Scene edit records:

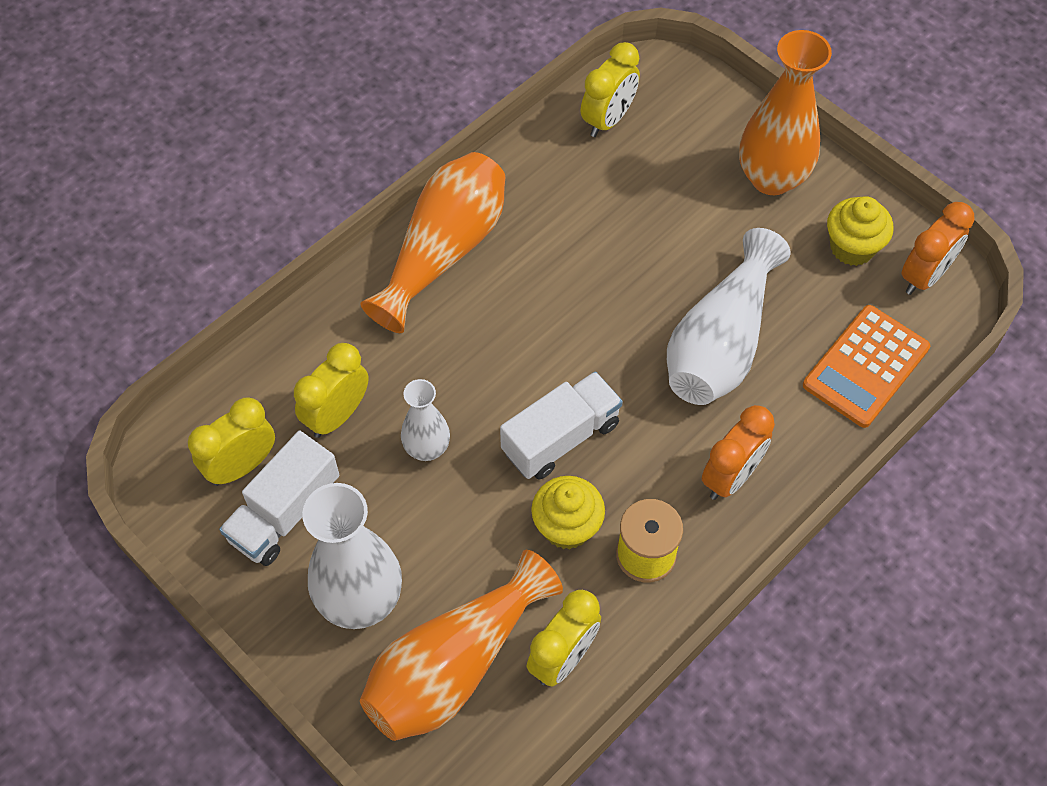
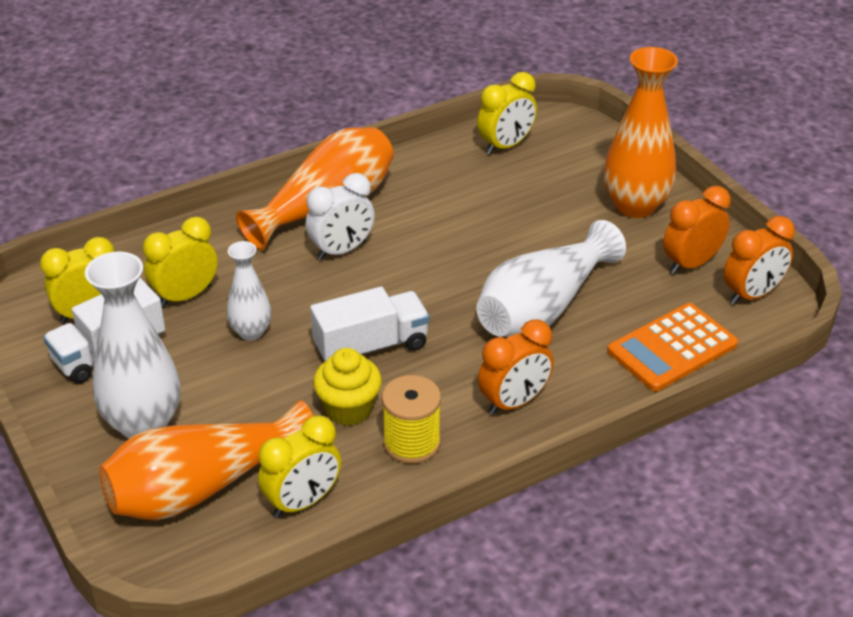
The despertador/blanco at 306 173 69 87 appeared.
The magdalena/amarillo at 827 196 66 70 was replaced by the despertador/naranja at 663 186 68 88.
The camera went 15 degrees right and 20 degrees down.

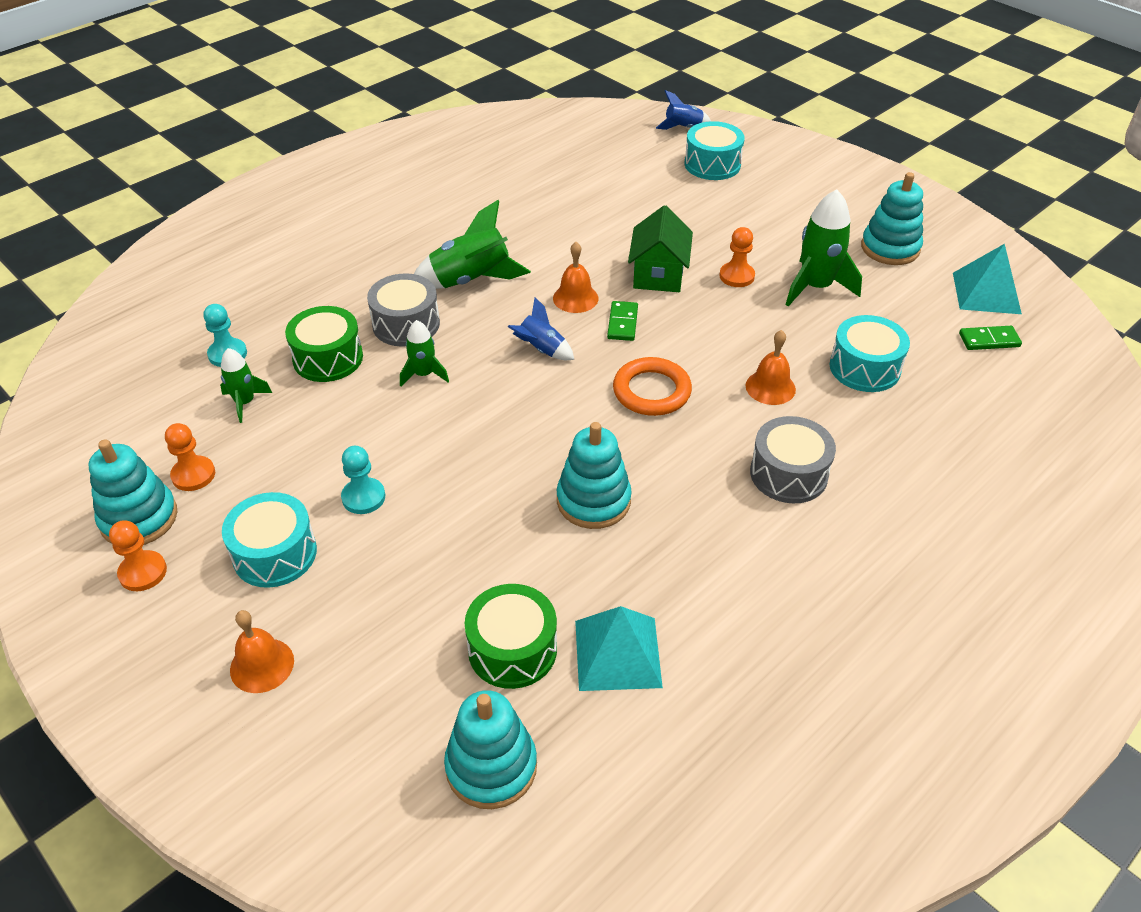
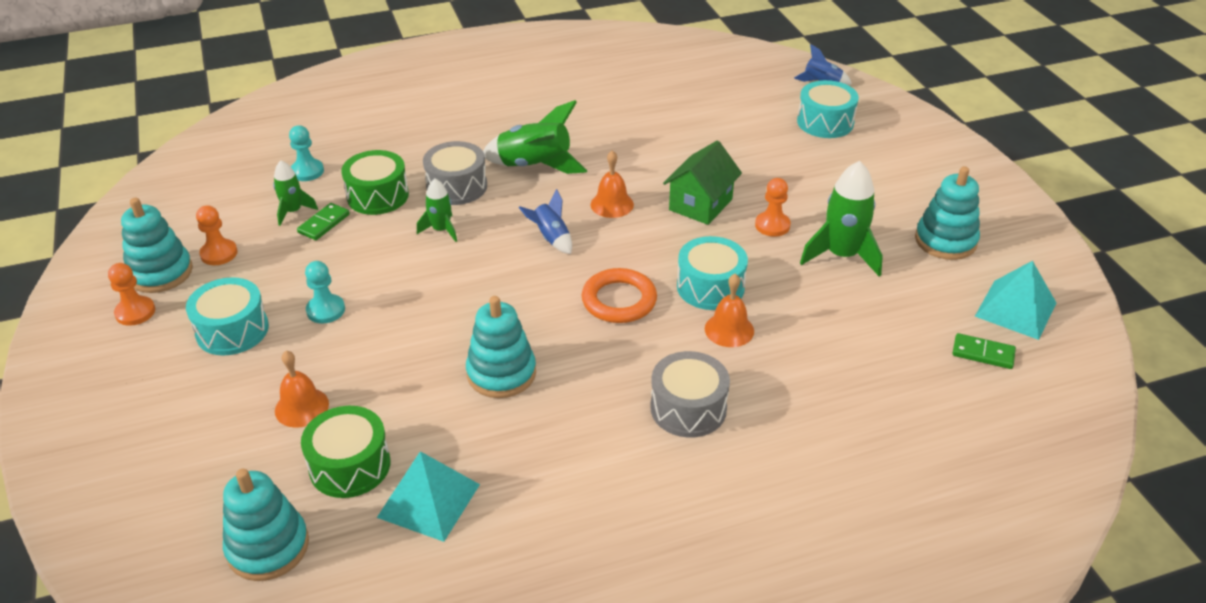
The campana/naranja moved from 230 610 64 83 to 275 351 54 77.
The ficha de dominó/verde moved from 607 301 31 40 to 297 203 53 37.
The tambor/turquesa moved from 830 315 80 77 to 677 236 71 74.
The camera went 25 degrees right and 5 degrees down.

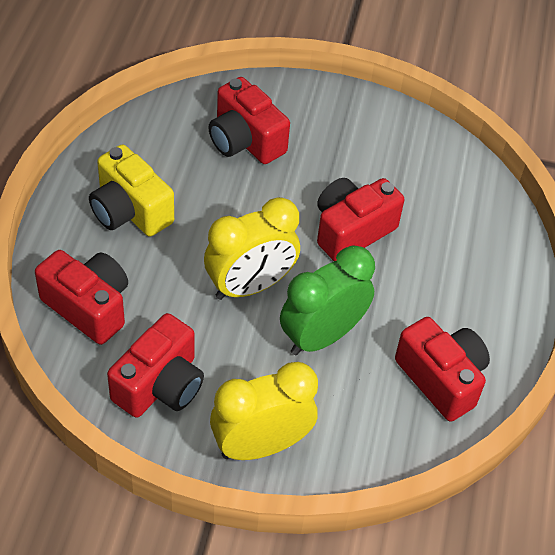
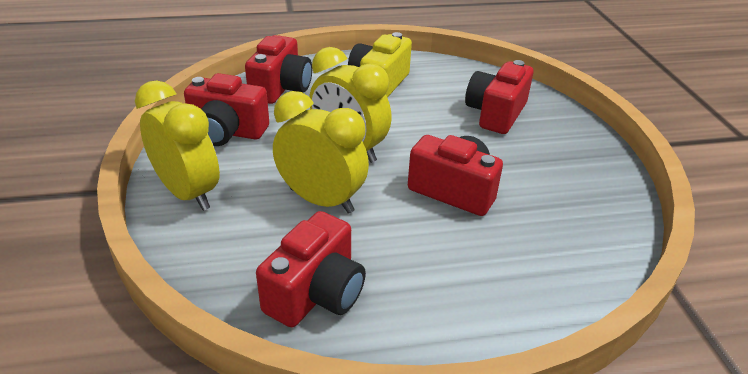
The despertador/verde at 280 245 95 110 became the despertador/amarillo at 273 91 96 123.
The camera went 70 degrees right and 15 degrees down.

# [Work required]
Repeat the data verbatim through the "The magdalena/amarillo at" line, no pictures.

# [Answer to the exercise]
The despertador/blanco at 306 173 69 87 appeared.
The magdalena/amarillo at 827 196 66 70 was replaced by the despertador/naranja at 663 186 68 88.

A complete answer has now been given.